Each line from the one containing "grey key: 1 -> 2" to the end of the entries below must be restated exactly, and no other line should appear.

(Object tracking records)
######
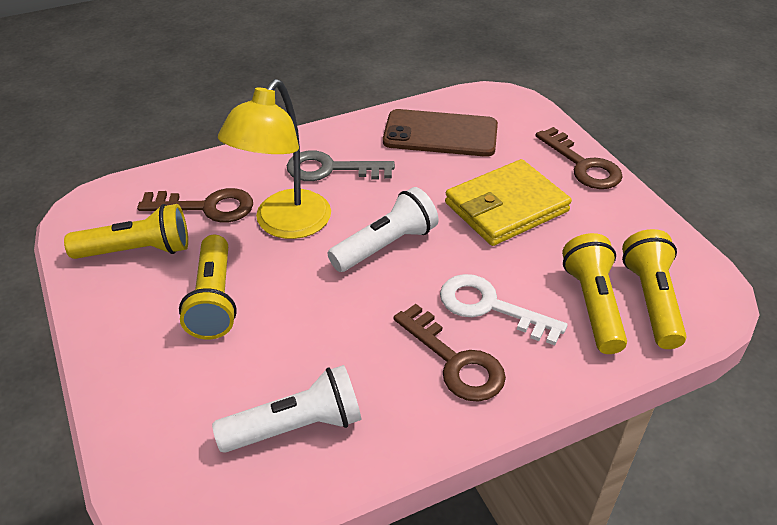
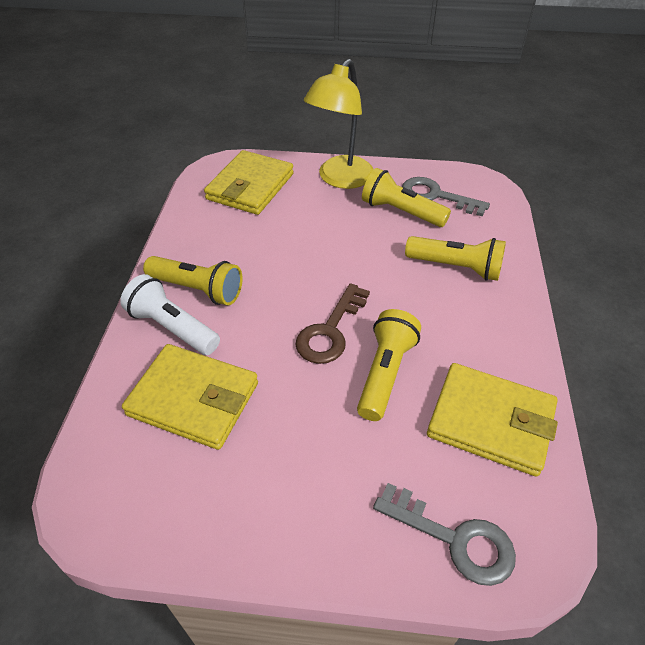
brown key: 3 -> 1
brown phone: 1 -> 0
grey key: 1 -> 2
white flashlight: 2 -> 1
white key: 1 -> 0
yellow wallet: 1 -> 3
######
Response box:
grey key: 1 -> 2
white flashlight: 2 -> 1
white key: 1 -> 0
yellow wallet: 1 -> 3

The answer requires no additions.